[[ DATA FOR THIS EXERCISE, beginning ]]

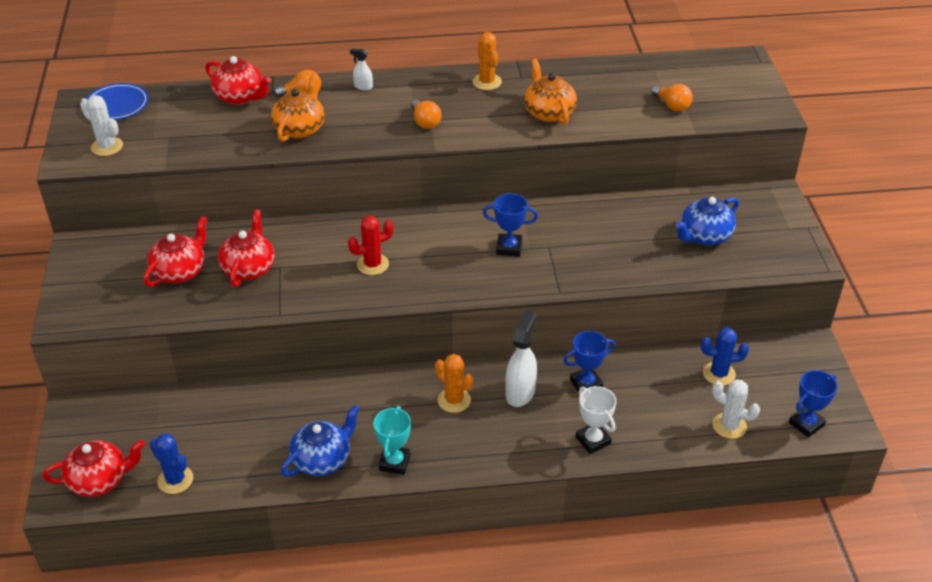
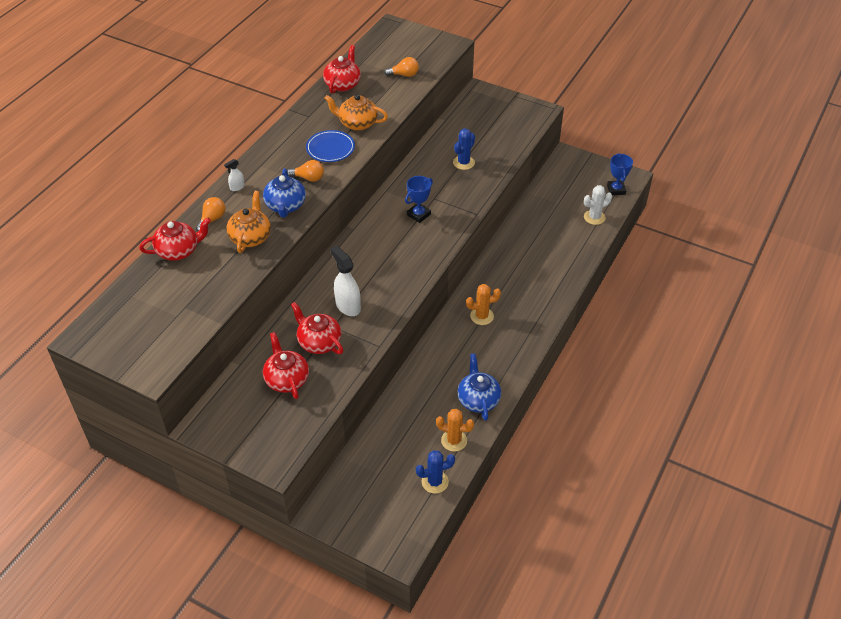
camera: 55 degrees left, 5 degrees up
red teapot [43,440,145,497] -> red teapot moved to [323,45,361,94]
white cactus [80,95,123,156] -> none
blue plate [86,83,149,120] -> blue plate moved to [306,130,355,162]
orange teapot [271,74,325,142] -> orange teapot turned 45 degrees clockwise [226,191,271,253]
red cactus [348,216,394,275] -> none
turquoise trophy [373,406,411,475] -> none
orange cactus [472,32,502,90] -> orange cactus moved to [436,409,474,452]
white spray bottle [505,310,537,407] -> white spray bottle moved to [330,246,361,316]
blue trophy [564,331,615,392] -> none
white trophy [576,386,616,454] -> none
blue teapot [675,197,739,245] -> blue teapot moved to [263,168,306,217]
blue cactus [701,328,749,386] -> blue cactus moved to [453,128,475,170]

[[ DATA FOR THIS EXERCISE, end ]]

▸ **INSTRUCTIONS FOR THE TASK**
Copy out each line of the data in which the word "white" appears.

▸ **COMPLETED TASK**
white cactus [80,95,123,156] -> none
white spray bottle [505,310,537,407] -> white spray bottle moved to [330,246,361,316]
white trophy [576,386,616,454] -> none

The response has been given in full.